Your instructions — Copy each line below in which the string "carried" occurs.

─── Provided records ───

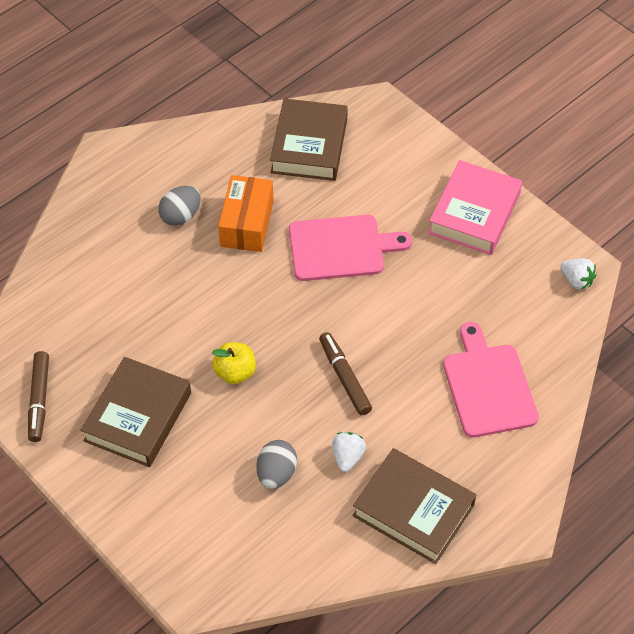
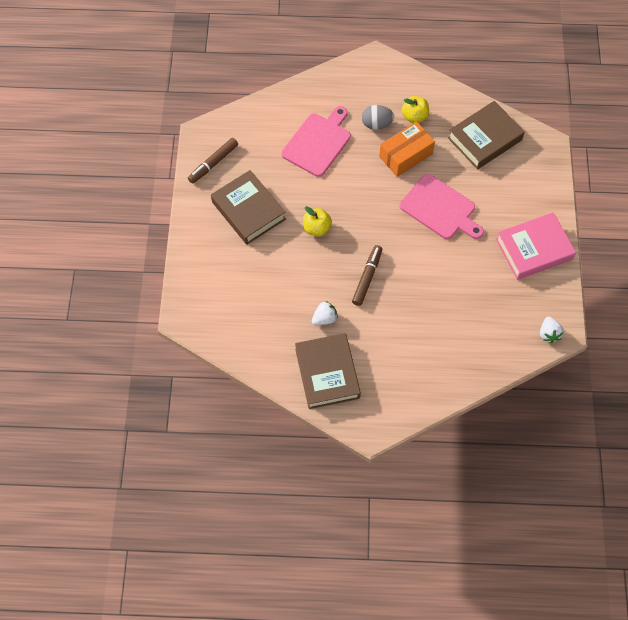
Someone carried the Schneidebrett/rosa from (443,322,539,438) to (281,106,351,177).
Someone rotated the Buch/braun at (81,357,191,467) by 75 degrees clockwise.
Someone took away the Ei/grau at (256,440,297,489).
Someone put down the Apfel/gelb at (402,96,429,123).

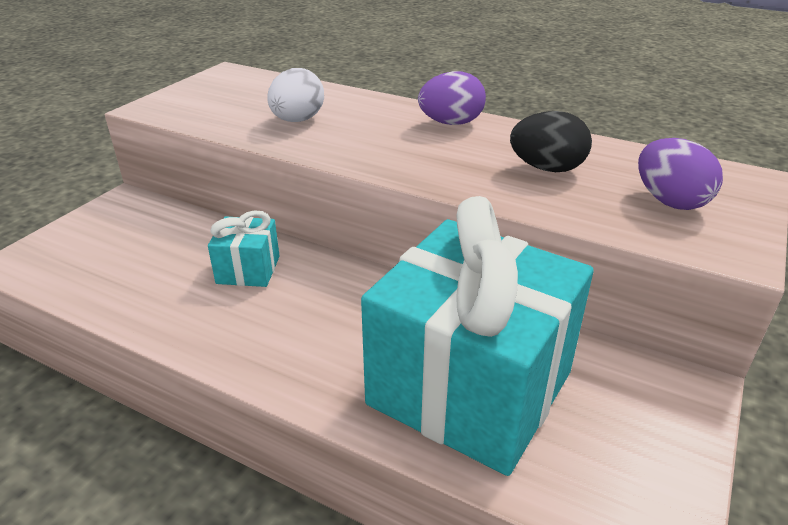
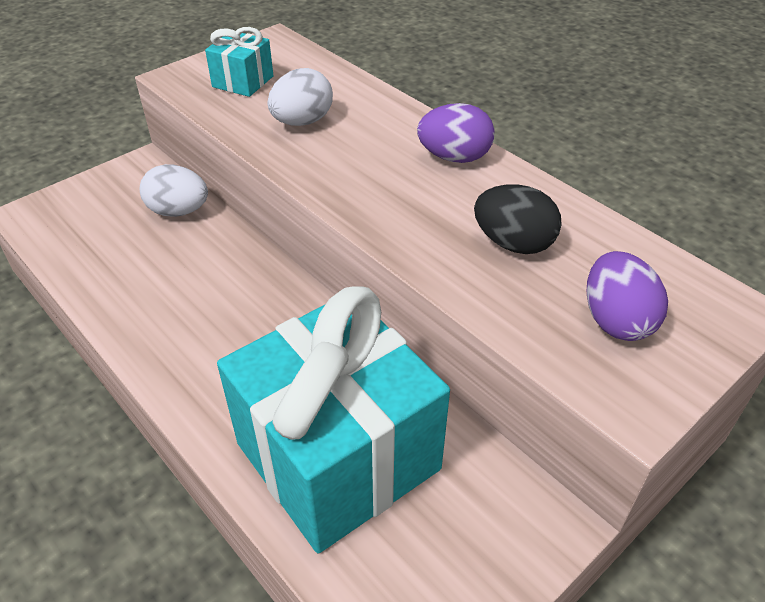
Someone carried the Geschenk/türkis from (208,210,280,287) to (205,27,273,97).
Someone put down the Ei/weiß at (140,164,208,217).

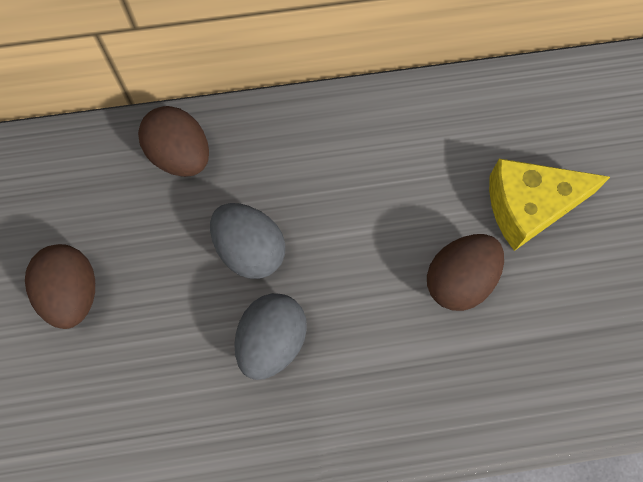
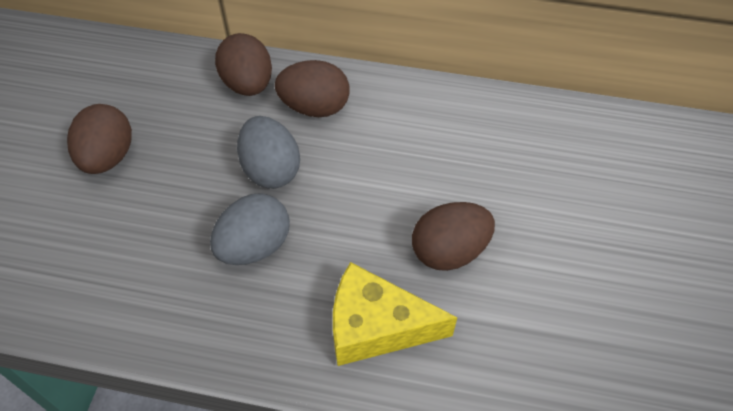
Someone carried the Käse/gelb from (489,159,610,251) to (333,262,458,366).
Someone put down the Ei/braun at (275,60,350,117).

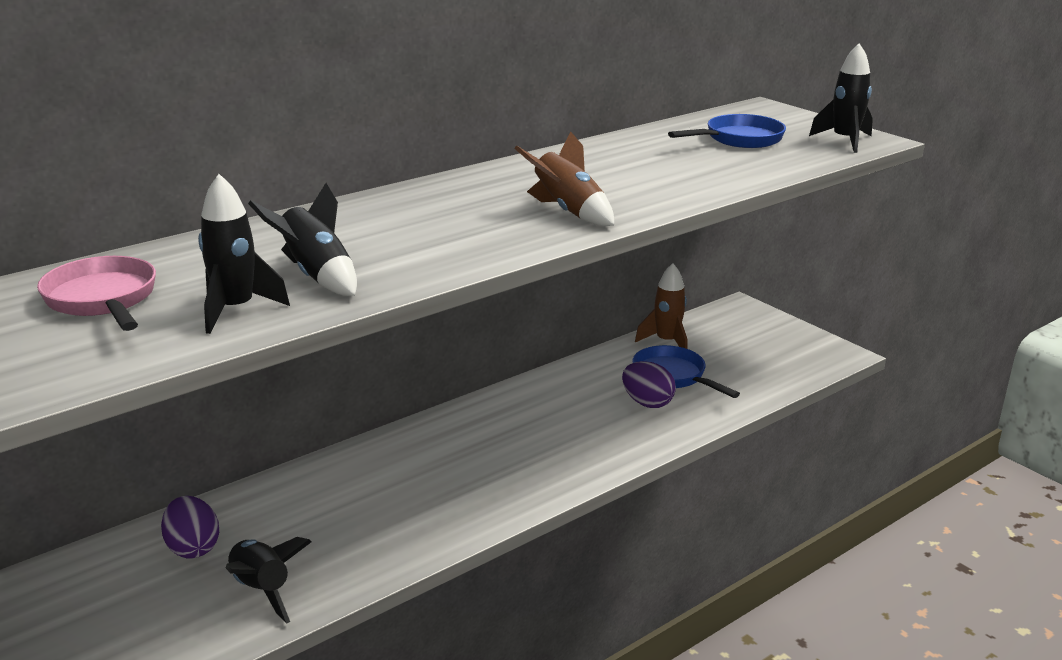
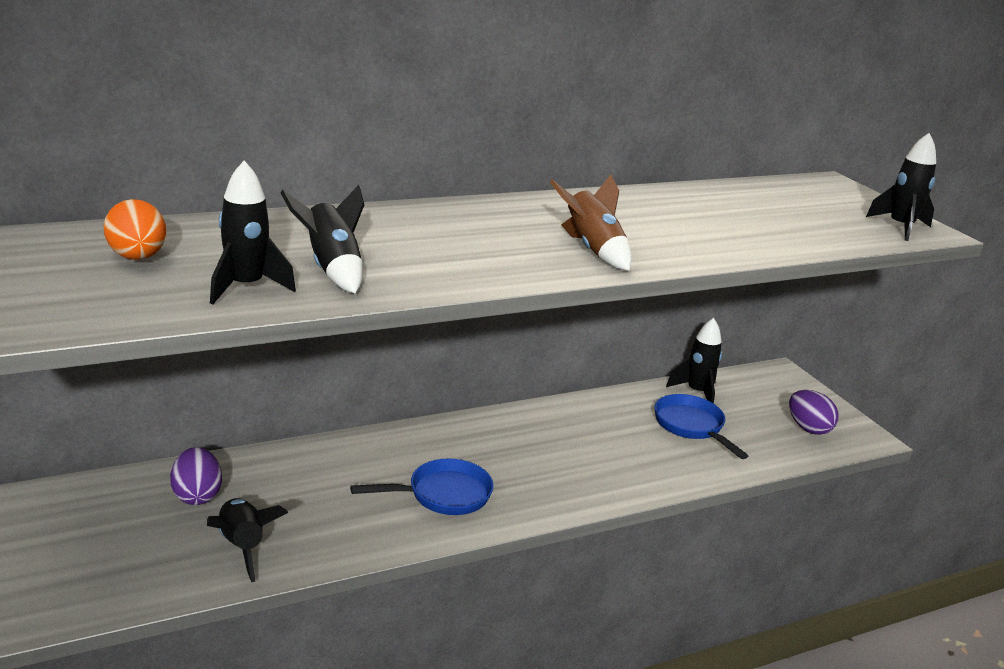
Someone carried the Pfanne/blau from (668,114,786,148) to (350,459,494,515).
Someone swapped the Pfanne/rosa at (37,256,156,331) for the Ei/orange at (104,199,166,260).
Someone repainted the Rakete/braun at (635,263,687,349), which became the Rakete/schwarz at (666,318,722,404).
Someone carried the Ei/lila from (622,361,676,408) to (789,390,839,435).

───

Answer section —
Someone carried the Schneidebrett/rosa from (443,322,539,438) to (281,106,351,177).
Someone carried the Geschenk/türkis from (208,210,280,287) to (205,27,273,97).
Someone carried the Käse/gelb from (489,159,610,251) to (333,262,458,366).
Someone carried the Pfanne/blau from (668,114,786,148) to (350,459,494,515).
Someone carried the Ei/lila from (622,361,676,408) to (789,390,839,435).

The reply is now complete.